>> Start Record set
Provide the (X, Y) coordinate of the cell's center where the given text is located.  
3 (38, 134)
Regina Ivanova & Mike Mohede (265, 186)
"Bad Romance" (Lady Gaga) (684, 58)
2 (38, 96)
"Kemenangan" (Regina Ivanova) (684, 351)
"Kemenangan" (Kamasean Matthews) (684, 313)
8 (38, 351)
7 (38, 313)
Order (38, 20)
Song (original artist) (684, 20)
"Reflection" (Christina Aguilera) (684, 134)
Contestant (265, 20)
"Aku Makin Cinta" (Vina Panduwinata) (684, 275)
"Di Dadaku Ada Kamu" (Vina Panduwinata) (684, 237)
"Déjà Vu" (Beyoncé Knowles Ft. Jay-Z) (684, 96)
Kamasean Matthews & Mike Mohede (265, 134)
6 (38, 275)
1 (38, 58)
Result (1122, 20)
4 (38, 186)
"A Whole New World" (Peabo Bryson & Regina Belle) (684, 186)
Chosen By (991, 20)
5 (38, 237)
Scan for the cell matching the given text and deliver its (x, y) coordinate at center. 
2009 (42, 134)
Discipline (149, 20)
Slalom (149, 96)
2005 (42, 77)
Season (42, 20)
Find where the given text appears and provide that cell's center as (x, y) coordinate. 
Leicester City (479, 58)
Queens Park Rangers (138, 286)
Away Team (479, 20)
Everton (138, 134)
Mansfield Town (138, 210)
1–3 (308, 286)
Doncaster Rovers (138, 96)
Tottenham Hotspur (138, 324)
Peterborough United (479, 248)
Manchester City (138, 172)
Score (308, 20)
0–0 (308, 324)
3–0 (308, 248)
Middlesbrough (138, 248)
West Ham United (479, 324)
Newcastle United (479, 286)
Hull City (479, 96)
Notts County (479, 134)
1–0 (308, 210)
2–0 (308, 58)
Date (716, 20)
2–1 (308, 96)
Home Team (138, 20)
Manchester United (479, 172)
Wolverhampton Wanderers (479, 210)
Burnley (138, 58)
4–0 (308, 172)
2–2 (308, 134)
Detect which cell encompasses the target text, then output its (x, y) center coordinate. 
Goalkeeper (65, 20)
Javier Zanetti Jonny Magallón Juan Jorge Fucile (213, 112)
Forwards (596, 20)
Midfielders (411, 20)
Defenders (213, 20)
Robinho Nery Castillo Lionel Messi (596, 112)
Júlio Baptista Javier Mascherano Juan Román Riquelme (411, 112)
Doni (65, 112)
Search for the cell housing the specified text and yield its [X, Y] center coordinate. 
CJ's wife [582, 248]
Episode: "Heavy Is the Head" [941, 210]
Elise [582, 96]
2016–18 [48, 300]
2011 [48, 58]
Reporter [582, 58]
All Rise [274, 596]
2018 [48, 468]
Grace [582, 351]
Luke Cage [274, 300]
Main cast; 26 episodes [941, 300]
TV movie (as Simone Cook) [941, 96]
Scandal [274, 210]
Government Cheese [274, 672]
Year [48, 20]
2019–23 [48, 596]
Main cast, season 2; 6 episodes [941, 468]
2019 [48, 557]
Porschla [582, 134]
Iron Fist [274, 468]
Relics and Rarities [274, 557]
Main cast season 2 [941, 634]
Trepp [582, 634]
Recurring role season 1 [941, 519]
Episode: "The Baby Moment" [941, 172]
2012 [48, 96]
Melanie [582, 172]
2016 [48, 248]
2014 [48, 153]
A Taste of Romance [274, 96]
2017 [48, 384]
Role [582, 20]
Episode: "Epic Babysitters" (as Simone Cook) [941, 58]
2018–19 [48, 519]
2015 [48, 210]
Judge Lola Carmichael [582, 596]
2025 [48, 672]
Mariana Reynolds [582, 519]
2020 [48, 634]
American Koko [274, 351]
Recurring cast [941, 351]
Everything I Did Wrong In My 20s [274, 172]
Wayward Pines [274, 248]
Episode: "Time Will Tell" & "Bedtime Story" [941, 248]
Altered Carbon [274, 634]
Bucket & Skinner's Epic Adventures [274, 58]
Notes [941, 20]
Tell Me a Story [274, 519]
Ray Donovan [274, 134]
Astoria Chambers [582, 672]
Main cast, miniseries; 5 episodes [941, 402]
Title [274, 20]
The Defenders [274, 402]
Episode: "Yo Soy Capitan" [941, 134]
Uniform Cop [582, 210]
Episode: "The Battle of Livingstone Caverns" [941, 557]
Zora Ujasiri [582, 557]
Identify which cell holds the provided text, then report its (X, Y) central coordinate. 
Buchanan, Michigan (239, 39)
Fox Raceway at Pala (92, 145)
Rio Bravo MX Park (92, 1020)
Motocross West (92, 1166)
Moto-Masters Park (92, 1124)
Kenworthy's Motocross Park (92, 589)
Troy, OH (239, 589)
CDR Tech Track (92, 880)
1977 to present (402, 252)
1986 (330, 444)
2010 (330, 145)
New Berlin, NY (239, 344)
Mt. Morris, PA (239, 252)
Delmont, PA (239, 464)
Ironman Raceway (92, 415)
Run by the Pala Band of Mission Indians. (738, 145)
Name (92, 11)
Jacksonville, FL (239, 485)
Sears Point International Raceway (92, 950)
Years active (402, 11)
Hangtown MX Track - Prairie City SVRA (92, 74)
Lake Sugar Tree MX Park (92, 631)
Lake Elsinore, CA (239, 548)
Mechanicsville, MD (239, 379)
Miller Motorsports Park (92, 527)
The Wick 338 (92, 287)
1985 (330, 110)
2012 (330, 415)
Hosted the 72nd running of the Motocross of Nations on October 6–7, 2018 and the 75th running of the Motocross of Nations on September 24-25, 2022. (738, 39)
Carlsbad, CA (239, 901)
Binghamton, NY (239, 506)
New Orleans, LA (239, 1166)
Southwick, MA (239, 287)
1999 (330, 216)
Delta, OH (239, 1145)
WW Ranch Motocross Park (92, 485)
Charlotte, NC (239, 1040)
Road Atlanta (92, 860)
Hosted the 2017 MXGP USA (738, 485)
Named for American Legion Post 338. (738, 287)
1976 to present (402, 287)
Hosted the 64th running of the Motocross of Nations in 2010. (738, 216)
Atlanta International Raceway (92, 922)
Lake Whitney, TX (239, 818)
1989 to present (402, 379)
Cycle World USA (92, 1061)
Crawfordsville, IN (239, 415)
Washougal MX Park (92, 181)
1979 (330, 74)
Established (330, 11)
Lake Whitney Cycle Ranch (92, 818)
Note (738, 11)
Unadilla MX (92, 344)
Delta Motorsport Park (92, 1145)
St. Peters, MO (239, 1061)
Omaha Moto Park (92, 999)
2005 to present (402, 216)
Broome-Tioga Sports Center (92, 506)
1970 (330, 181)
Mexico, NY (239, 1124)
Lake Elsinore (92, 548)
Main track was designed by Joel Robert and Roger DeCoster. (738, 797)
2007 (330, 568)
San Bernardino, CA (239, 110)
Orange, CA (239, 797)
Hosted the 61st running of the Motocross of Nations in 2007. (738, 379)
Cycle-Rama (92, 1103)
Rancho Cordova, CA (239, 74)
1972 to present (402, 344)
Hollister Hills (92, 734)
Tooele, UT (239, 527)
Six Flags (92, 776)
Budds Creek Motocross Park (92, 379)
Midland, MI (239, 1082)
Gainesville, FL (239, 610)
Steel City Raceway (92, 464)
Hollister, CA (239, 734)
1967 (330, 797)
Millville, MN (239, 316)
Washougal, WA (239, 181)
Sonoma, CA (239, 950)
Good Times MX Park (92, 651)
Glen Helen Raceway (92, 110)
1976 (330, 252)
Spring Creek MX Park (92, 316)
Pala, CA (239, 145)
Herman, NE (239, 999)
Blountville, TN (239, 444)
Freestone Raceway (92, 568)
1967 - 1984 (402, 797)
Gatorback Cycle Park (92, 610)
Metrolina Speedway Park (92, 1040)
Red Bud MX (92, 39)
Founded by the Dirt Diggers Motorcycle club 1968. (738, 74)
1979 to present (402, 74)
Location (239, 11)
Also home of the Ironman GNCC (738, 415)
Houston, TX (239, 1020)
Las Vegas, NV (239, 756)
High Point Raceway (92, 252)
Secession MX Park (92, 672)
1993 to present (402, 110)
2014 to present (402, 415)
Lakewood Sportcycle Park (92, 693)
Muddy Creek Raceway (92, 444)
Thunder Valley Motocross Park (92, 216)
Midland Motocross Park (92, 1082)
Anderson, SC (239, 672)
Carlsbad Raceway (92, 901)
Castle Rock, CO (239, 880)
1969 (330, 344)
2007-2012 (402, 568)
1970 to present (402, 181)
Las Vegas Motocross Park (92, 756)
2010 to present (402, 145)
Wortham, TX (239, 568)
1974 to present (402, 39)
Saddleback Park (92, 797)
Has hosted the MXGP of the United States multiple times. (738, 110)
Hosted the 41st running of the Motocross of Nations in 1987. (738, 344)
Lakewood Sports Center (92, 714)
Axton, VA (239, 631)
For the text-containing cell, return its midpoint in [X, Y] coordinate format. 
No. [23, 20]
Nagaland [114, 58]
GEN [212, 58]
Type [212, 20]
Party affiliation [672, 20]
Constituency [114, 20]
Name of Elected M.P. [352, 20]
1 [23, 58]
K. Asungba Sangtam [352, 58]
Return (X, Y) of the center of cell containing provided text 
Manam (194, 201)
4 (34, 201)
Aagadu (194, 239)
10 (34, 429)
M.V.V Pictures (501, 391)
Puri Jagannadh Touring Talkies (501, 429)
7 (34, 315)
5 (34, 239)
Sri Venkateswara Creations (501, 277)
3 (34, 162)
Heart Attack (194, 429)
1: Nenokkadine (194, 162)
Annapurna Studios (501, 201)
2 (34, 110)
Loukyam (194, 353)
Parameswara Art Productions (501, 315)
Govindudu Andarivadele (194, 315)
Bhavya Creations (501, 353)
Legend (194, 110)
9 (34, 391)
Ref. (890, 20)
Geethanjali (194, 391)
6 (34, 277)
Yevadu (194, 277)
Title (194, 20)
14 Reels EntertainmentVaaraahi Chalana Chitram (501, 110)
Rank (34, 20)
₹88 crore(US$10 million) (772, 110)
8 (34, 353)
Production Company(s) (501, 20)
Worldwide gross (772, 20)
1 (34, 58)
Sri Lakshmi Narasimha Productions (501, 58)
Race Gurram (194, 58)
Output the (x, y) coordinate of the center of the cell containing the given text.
>> End Record set
→ Task: Reproduce the material from its first line up to and including the line with "Song (original artist) (684, 20)".

→ Complete response:
Provide the (X, Y) coordinate of the cell's center where the given text is located.  
3 (38, 134)
Regina Ivanova & Mike Mohede (265, 186)
"Bad Romance" (Lady Gaga) (684, 58)
2 (38, 96)
"Kemenangan" (Regina Ivanova) (684, 351)
"Kemenangan" (Kamasean Matthews) (684, 313)
8 (38, 351)
7 (38, 313)
Order (38, 20)
Song (original artist) (684, 20)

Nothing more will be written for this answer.